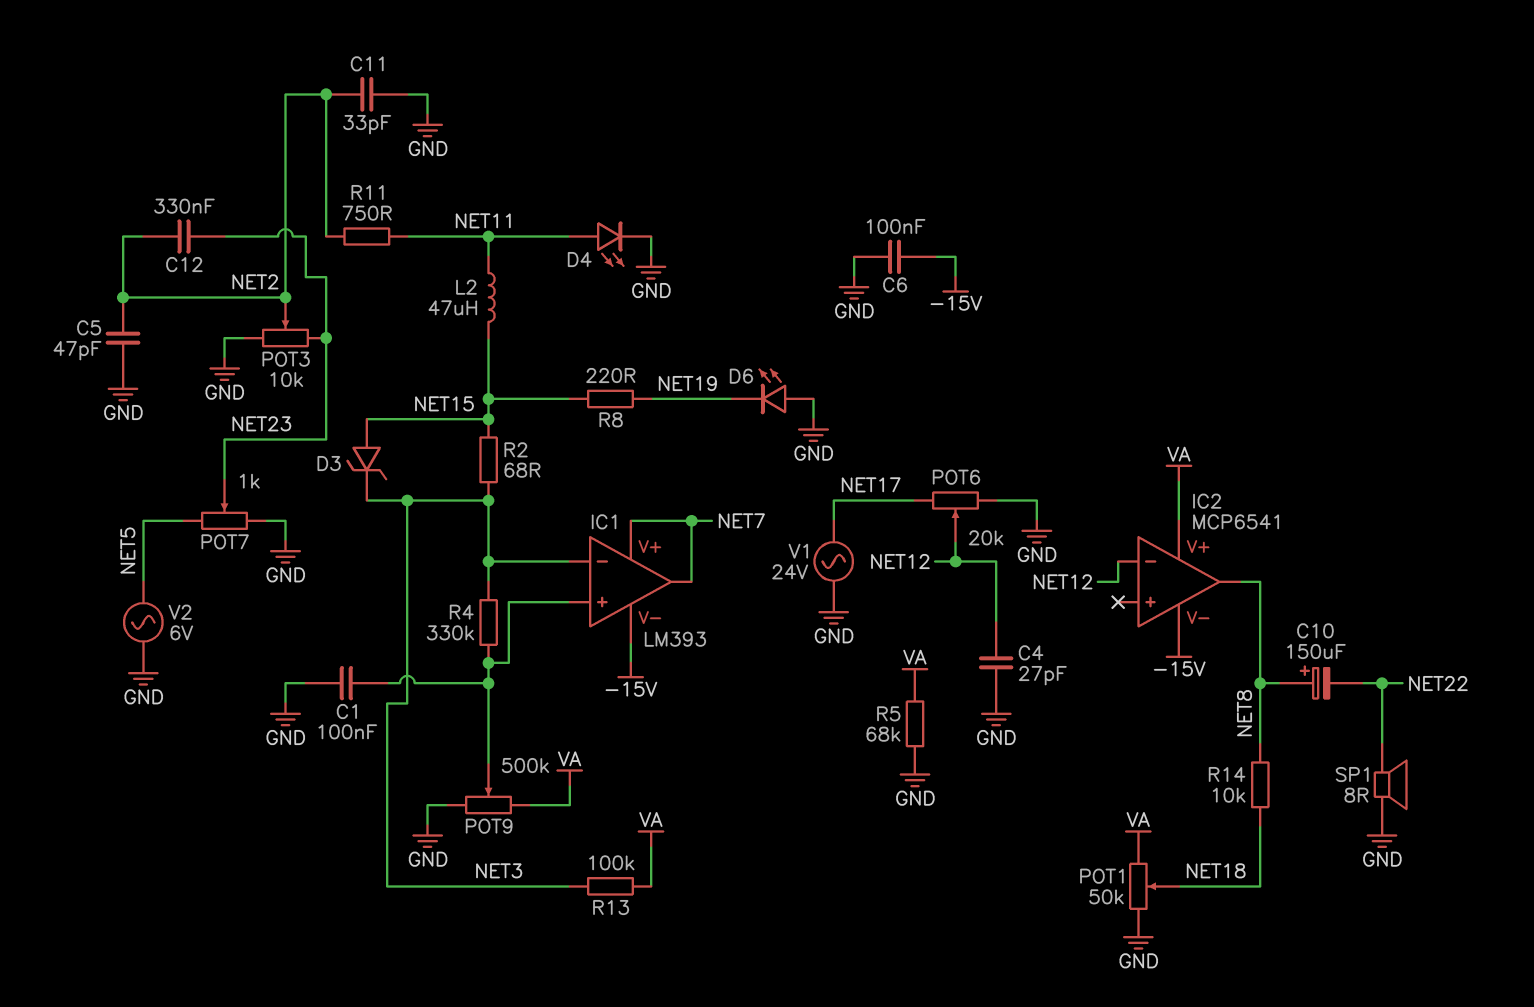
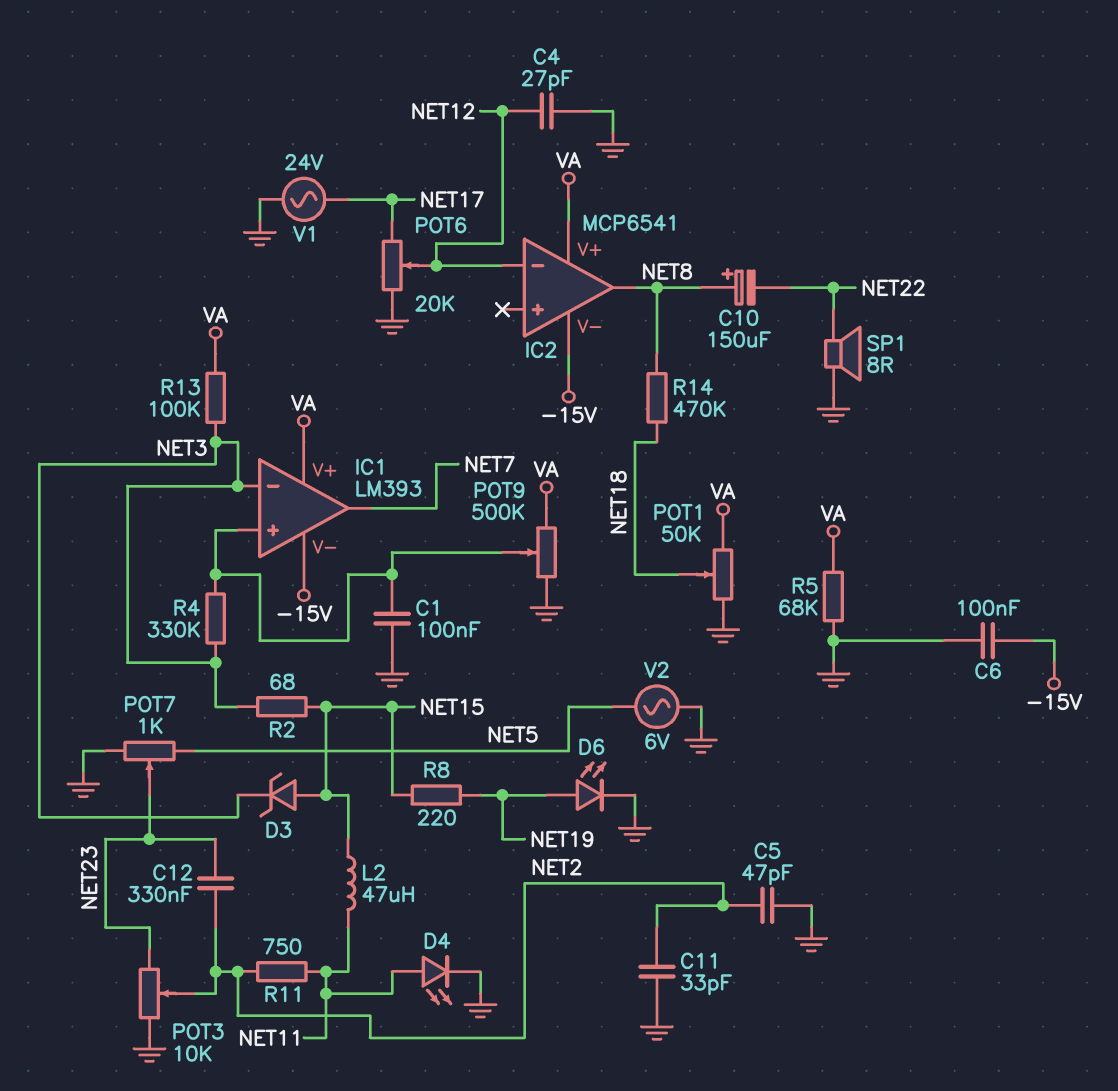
D6: LED (A GND, K NET19) -> LED (A NET19, K GND)
IC1 pin V+: NET7 -> VA
R14: 10k (NET8, NET18) -> 470k (NET8, NET18)

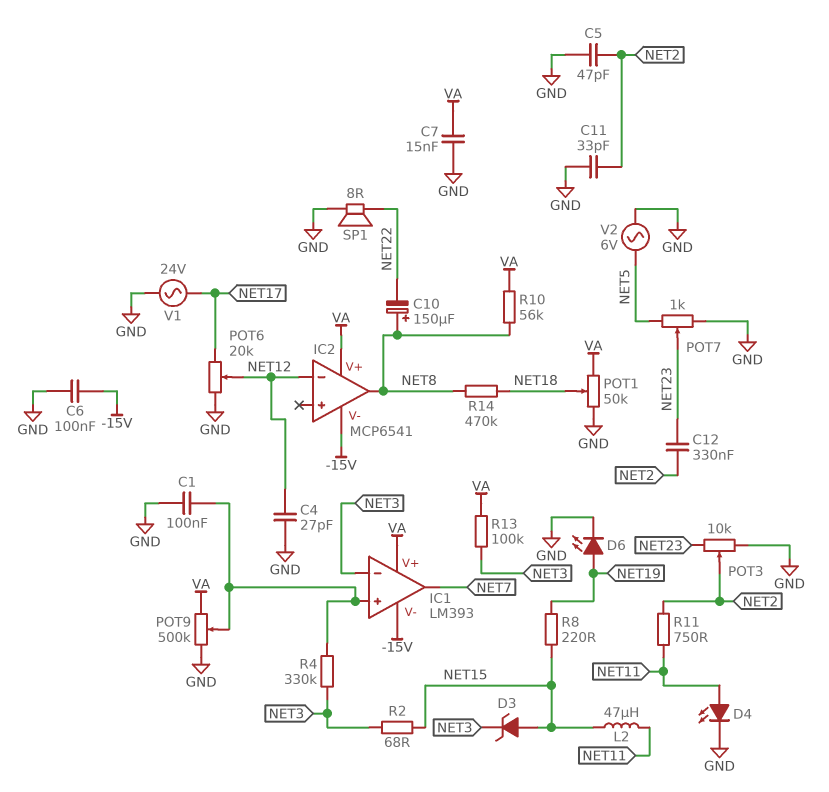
C7: none -> 15nF (GND, VA)
R5: 68k (GND, VA) -> none
R10: none -> 56k (NET8, VA)

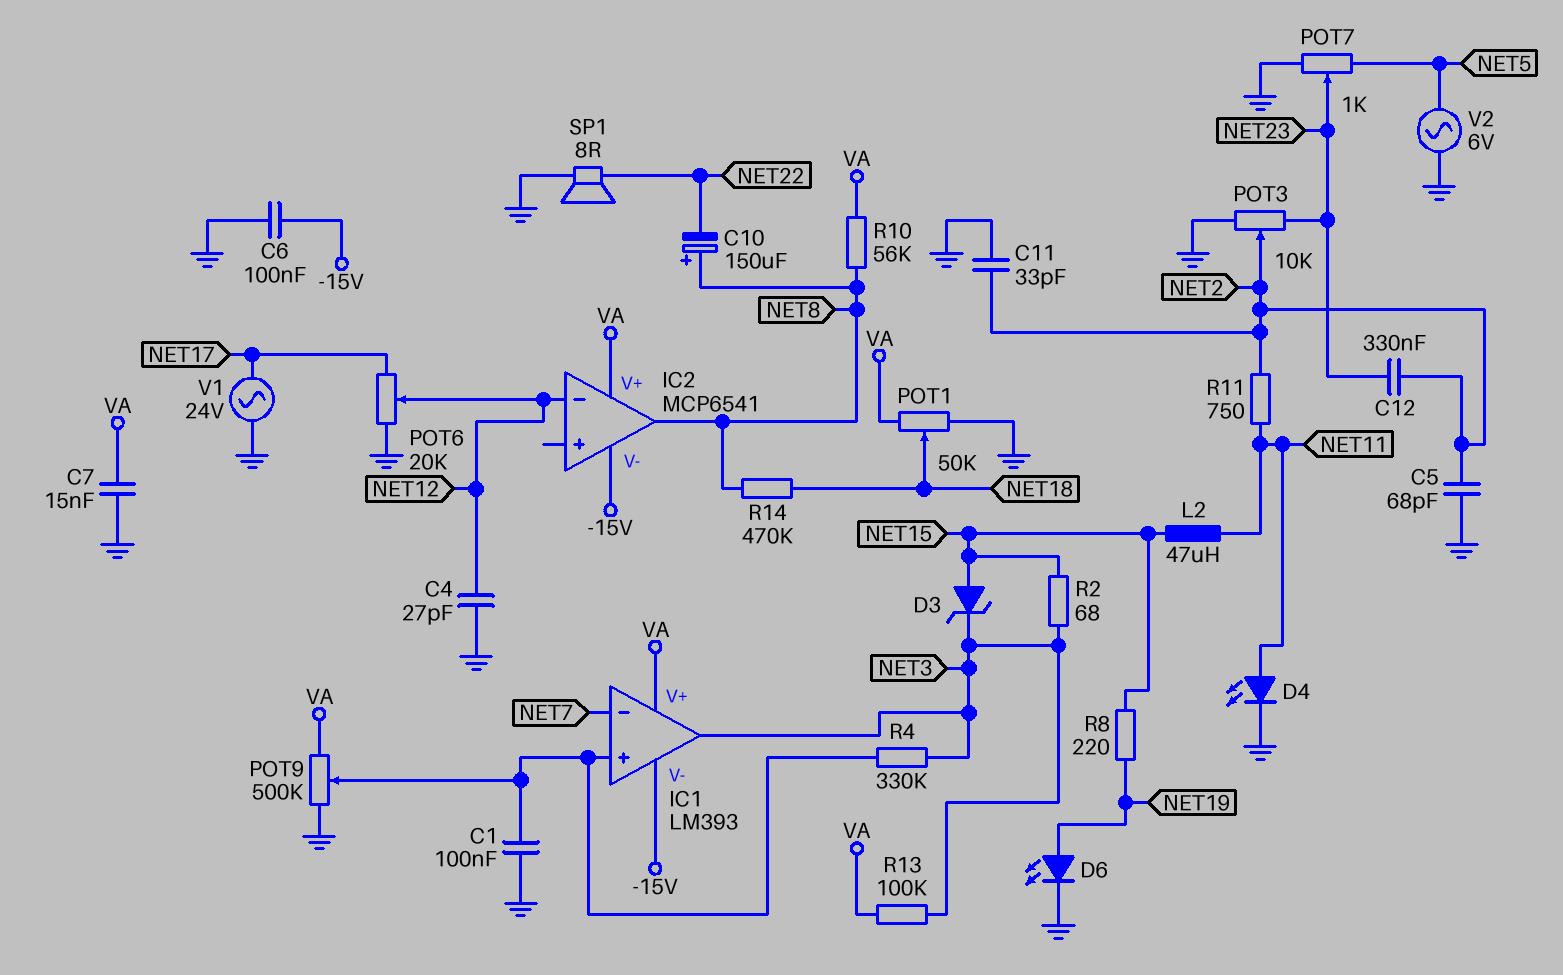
C5: 47pF (GND, NET2) -> 68pF (GND, NET2)
IC1 pin in-: NET3 -> NET7
IC1 pin out: NET7 -> NET3

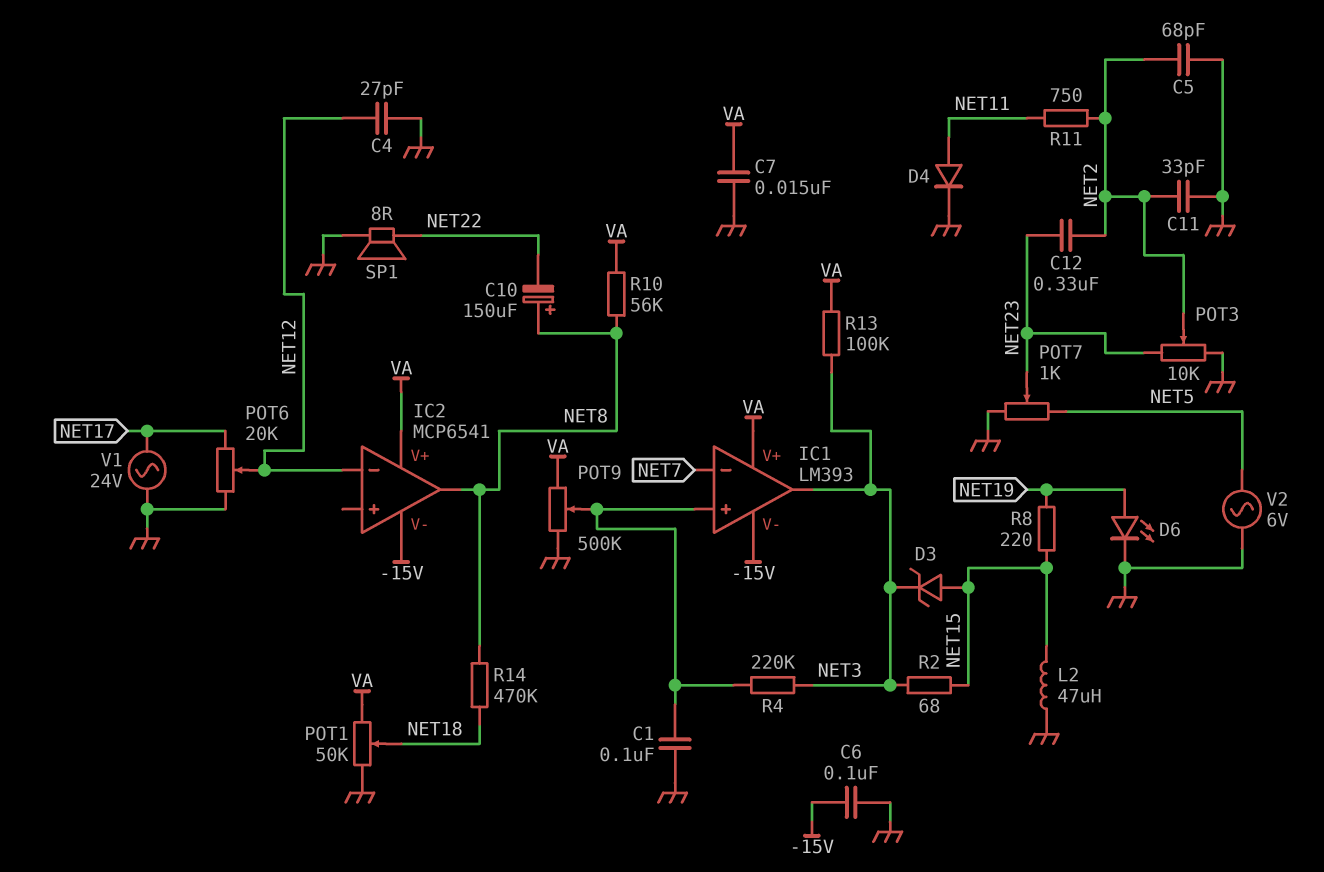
D4: LED (A NET11, K GND) -> diode (A NET11, K GND)
L2: 47uH (NET11, NET15) -> 47uH (GND, NET15)
R4: 330k (IC1/in+, NET3) -> 220k (IC1/in+, NET3)

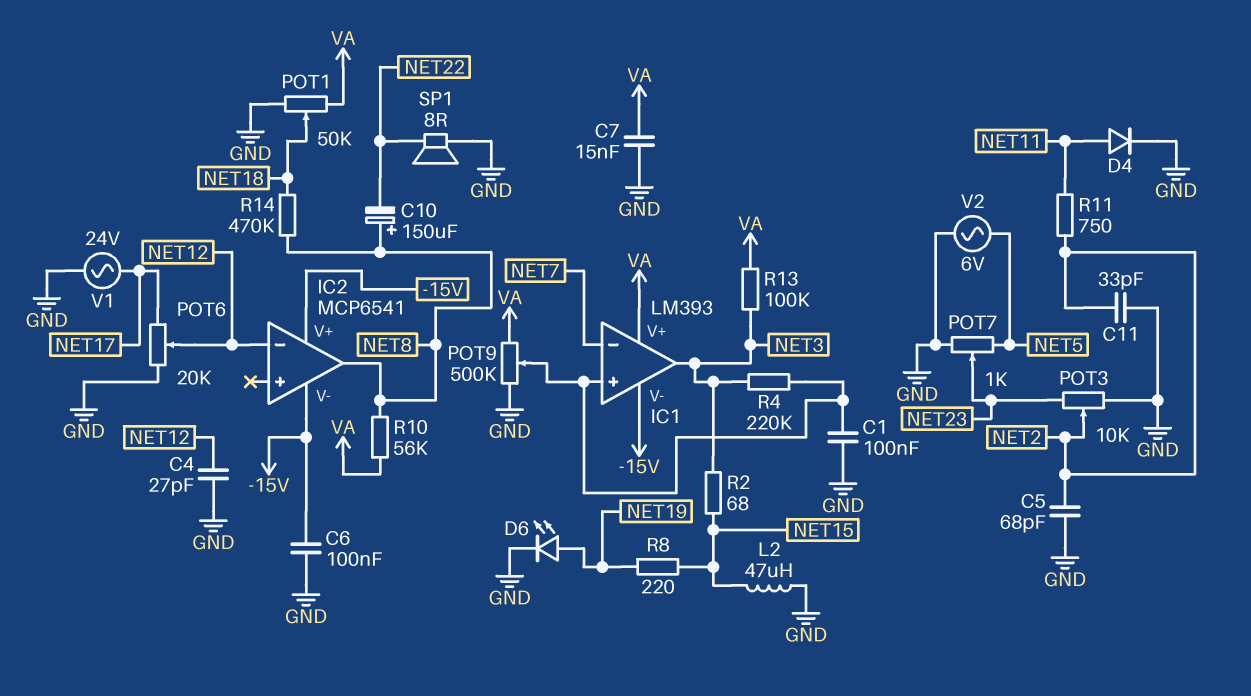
C12: 330nF (NET2, NET23) -> none
D3: zener (A NET15, K NET3) -> none
IC2 pin V+: VA -> -15V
================================
- What to produce -
Among the entries above, how many lines contain the string "none"? Only the number should be given.

- Output of the task -
5